▶ _TASK DESCRIPTION_
Would you transcribe only the lines below, from the one containing "tan cone B2 level 2 -> green cone B2 level 2" through the end of the material, exactly and with no pictures?

======

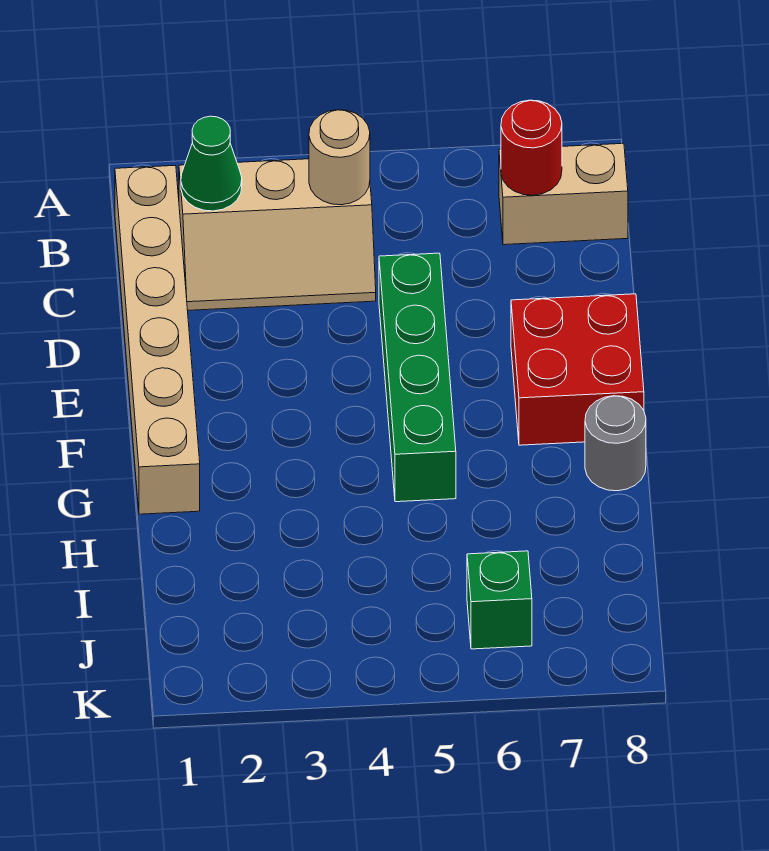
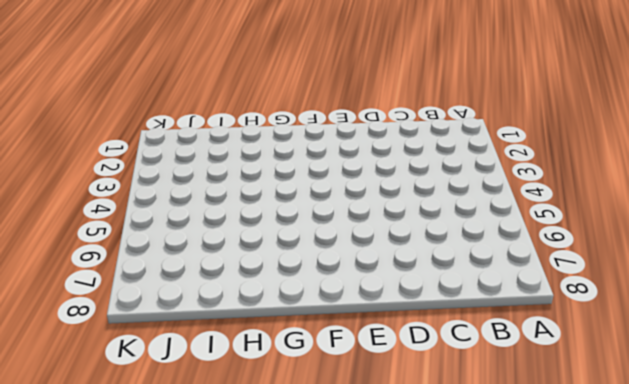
none -> tan brick B1:G1 level 1
none -> tan slope B2:C4 level 1 top B

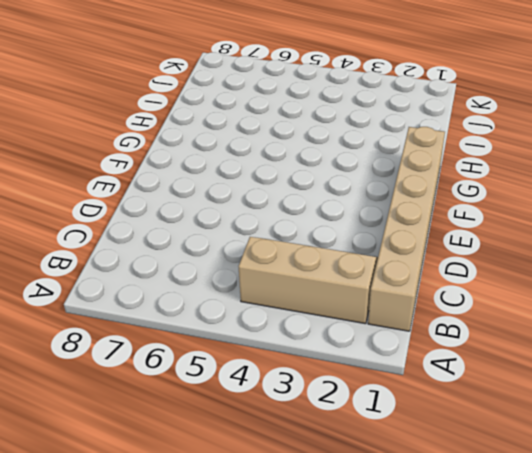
none -> tan brick B7:B8 level 1
none -> green brick D5:G5 level 1

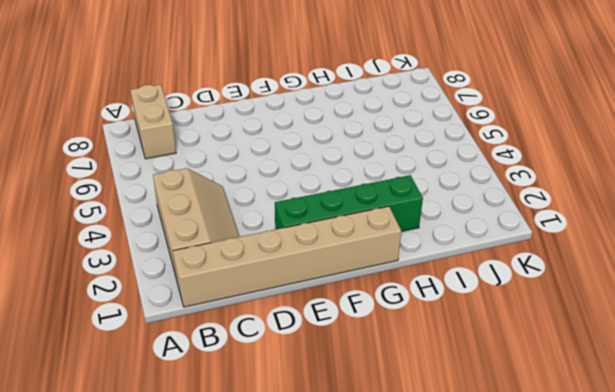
green brick E2:H2 level 1 -> green brick D5:G5 level 1
none -> red brick E7:F8 level 1
none -> grey round brick G8 level 1

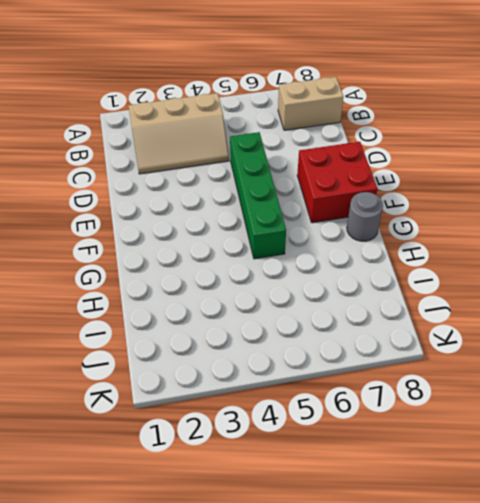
none -> tan brick B1:G1 level 1
none -> green brick J6 level 1

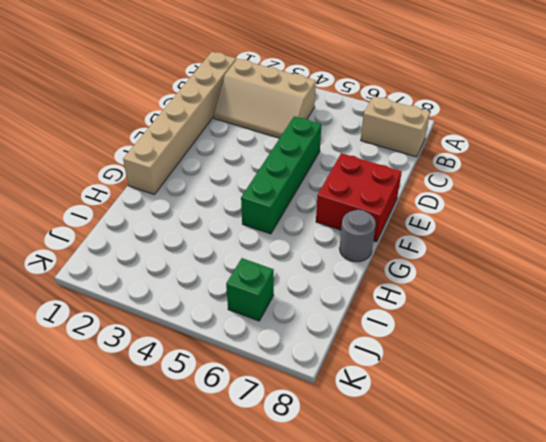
none -> green cone B2 level 2
none -> tan round brick B4 level 2

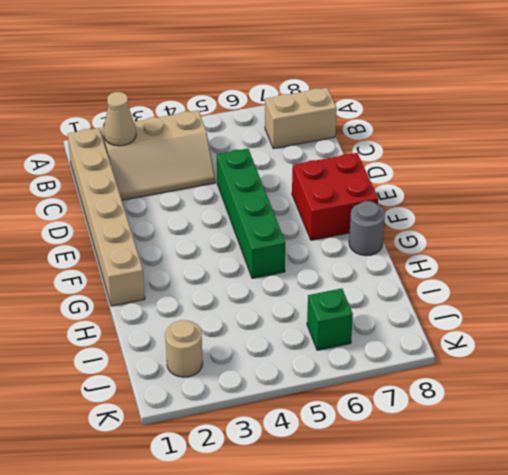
tan cone B2 level 2 -> green cone B2 level 2
tan round brick J2 level 1 -> tan round brick B4 level 2
none -> red round brick B7 level 2

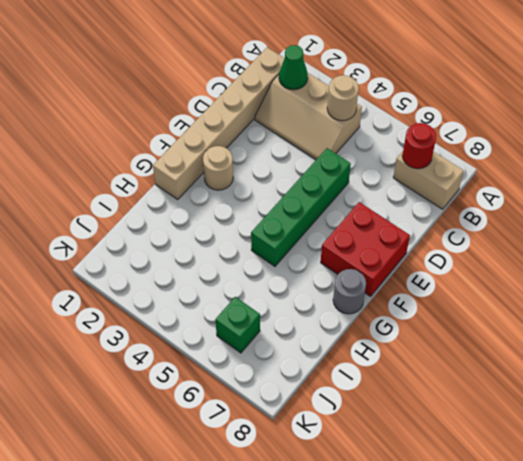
tan round brick F2 level 1 -> none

======

▶ _YOUR RESPONSE_
tan cone B2 level 2 -> green cone B2 level 2
tan round brick J2 level 1 -> tan round brick B4 level 2
none -> red round brick B7 level 2

tan round brick F2 level 1 -> none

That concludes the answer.